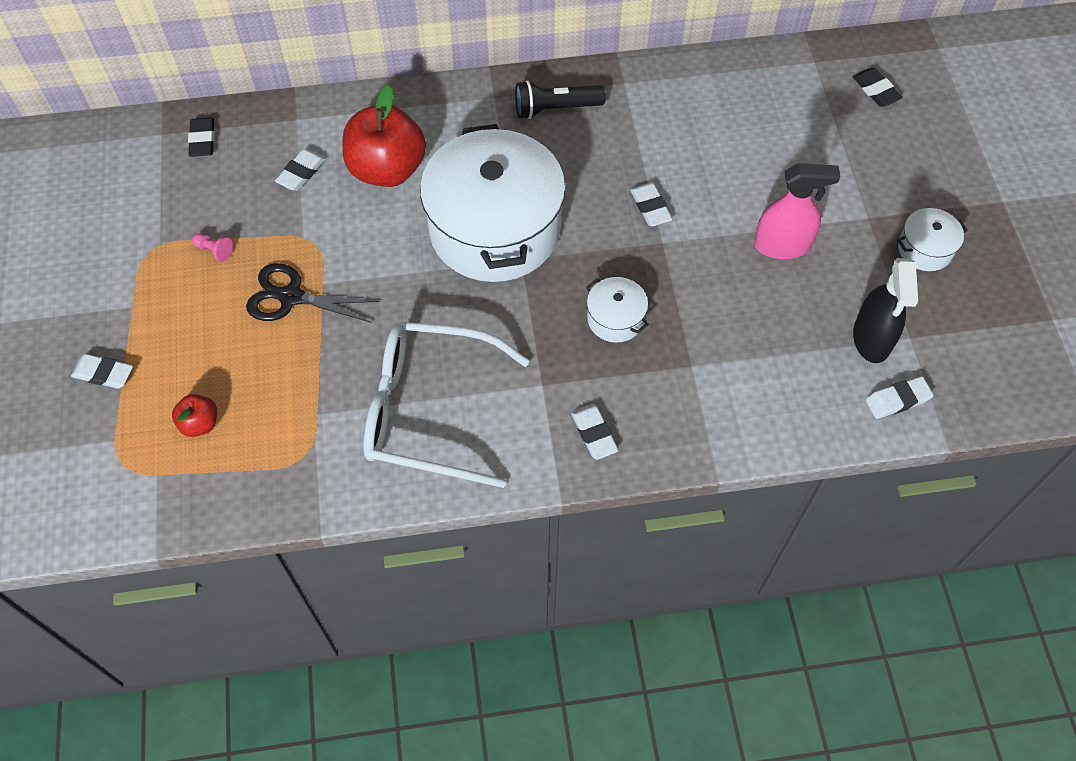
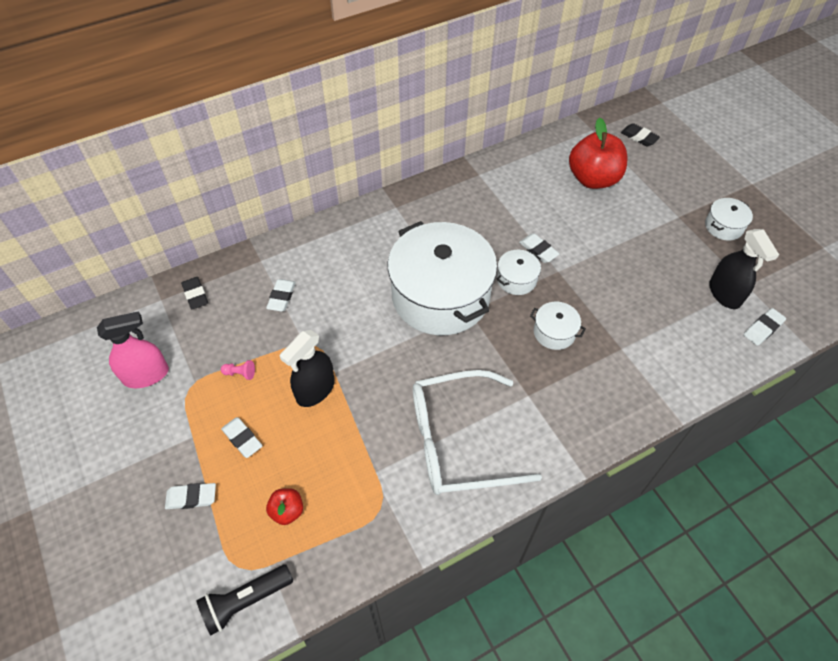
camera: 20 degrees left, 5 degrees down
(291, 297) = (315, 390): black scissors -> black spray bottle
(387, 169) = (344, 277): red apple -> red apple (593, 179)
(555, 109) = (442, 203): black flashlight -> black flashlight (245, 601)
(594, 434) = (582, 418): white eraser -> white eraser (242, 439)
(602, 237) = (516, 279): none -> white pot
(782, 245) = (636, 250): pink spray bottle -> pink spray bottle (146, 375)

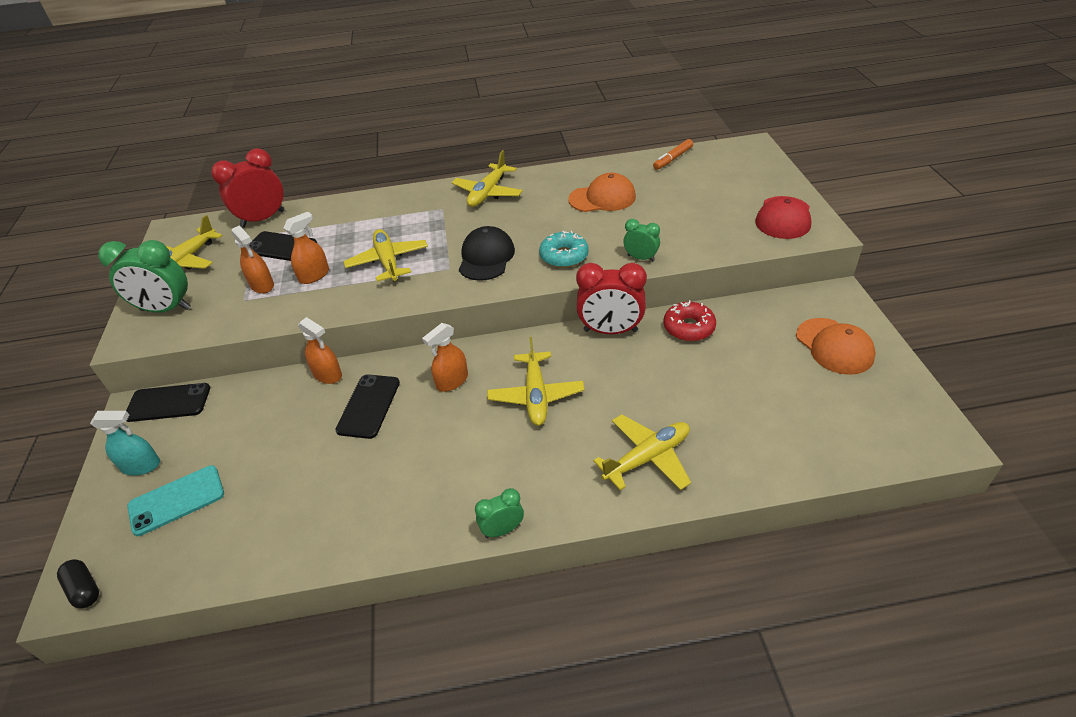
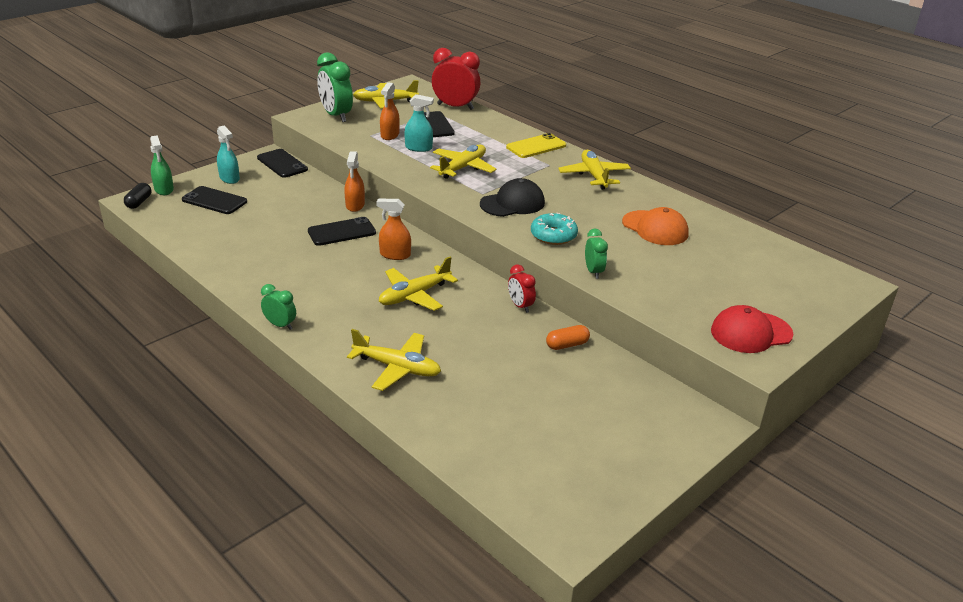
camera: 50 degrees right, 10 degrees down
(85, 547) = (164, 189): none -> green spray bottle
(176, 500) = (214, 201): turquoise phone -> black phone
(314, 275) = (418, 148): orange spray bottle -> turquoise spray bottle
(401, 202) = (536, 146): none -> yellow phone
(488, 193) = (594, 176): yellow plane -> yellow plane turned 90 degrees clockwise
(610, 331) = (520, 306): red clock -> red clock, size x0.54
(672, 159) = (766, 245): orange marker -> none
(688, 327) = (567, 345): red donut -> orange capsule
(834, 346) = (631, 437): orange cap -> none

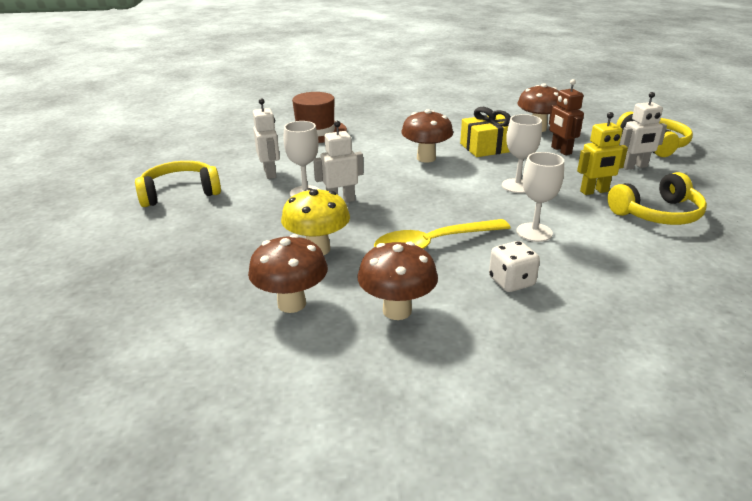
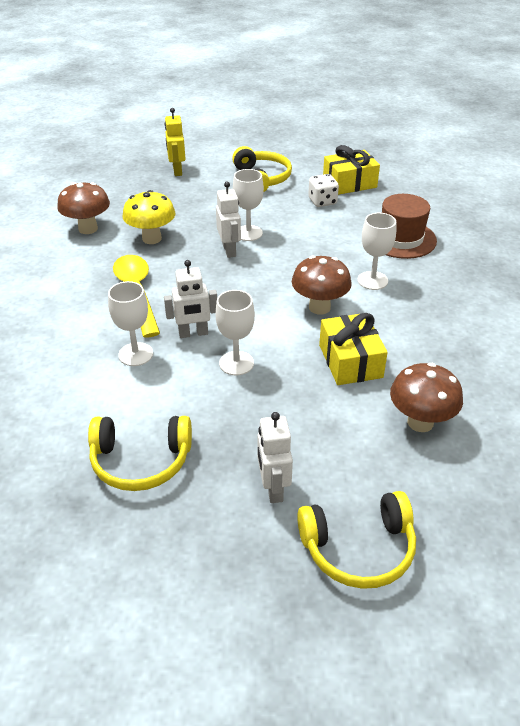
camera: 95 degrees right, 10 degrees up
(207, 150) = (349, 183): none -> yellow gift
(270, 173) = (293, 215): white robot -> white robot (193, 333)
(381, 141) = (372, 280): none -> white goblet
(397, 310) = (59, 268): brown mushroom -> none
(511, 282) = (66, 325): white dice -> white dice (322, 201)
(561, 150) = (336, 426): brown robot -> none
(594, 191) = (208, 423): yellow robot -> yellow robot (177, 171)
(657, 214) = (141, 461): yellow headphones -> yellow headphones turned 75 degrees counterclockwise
-=-=-=-=-
Could you set down the records above word for word, without any of the pictures?

- _Response to the exercise_:
camera: 20 degrees left, 5 degrees down
(291, 297) = (315, 390): black scissors -> black spray bottle
(387, 169) = (344, 277): red apple -> red apple (593, 179)
(555, 109) = (442, 203): black flashlight -> black flashlight (245, 601)
(594, 434) = (582, 418): white eraser -> white eraser (242, 439)
(602, 237) = (516, 279): none -> white pot
(782, 245) = (636, 250): pink spray bottle -> pink spray bottle (146, 375)

camera: 50 degrees right, 10 degrees down
(85, 547) = (164, 189): none -> green spray bottle
(176, 500) = (214, 201): turquoise phone -> black phone
(314, 275) = (418, 148): orange spray bottle -> turquoise spray bottle
(401, 202) = (536, 146): none -> yellow phone
(488, 193) = (594, 176): yellow plane -> yellow plane turned 90 degrees clockwise
(610, 331) = (520, 306): red clock -> red clock, size x0.54
(672, 159) = (766, 245): orange marker -> none
(688, 327) = (567, 345): red donut -> orange capsule
(834, 346) = (631, 437): orange cap -> none

camera: 95 degrees right, 10 degrees up
(207, 150) = (349, 183): none -> yellow gift
(270, 173) = (293, 215): white robot -> white robot (193, 333)
(381, 141) = (372, 280): none -> white goblet
(397, 310) = (59, 268): brown mushroom -> none
(511, 282) = (66, 325): white dice -> white dice (322, 201)
(561, 150) = (336, 426): brown robot -> none
(594, 191) = (208, 423): yellow robot -> yellow robot (177, 171)
(657, 214) = (141, 461): yellow headphones -> yellow headphones turned 75 degrees counterclockwise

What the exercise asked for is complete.